• [TASK DETAILS]: What appears from the first line of the data below through the line containing "to (715 330)", both included, should be copied exactly, and nothing else.

• [DATA FOR THIS TASK]:

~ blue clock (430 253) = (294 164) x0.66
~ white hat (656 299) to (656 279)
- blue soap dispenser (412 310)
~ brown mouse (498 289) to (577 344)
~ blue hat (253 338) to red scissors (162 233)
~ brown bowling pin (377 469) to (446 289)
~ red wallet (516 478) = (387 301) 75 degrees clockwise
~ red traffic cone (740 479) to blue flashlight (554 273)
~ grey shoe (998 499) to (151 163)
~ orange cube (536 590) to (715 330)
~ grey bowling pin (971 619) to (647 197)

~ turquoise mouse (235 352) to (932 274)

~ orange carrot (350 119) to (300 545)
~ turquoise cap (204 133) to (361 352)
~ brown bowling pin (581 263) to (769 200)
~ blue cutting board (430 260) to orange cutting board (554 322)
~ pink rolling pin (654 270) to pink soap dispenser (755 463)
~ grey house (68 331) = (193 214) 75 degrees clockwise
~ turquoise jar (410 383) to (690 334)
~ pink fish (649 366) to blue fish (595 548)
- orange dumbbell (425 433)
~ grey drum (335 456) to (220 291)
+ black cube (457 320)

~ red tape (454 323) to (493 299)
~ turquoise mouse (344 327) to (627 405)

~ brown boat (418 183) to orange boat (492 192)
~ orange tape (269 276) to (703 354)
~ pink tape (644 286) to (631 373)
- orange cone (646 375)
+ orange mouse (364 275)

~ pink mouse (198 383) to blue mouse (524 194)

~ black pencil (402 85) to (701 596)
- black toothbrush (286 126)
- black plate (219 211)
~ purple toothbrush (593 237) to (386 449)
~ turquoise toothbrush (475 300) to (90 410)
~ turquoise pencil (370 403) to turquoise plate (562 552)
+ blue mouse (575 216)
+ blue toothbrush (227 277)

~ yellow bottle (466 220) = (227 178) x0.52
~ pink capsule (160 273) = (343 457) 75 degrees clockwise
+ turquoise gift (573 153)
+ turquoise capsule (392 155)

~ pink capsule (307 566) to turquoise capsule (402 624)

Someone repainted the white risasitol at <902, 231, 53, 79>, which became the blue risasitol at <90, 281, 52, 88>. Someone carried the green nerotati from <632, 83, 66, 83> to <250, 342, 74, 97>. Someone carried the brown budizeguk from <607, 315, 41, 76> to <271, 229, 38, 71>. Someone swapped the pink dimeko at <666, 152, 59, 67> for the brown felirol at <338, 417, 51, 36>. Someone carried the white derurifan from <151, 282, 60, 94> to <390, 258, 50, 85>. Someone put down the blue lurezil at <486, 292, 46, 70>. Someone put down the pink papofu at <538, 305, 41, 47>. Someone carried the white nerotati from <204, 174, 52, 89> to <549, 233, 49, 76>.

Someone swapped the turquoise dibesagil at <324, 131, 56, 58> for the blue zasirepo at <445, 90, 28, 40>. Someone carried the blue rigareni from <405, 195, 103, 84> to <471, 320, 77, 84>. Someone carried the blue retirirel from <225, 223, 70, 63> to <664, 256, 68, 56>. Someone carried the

• [WRITTEN REPLY]:
~ blue clock (430 253) = (294 164) x0.66
~ white hat (656 299) to (656 279)
- blue soap dispenser (412 310)
~ brown mouse (498 289) to (577 344)
~ blue hat (253 338) to red scissors (162 233)
~ brown bowling pin (377 469) to (446 289)
~ red wallet (516 478) = (387 301) 75 degrees clockwise
~ red traffic cone (740 479) to blue flashlight (554 273)
~ grey shoe (998 499) to (151 163)
~ orange cube (536 590) to (715 330)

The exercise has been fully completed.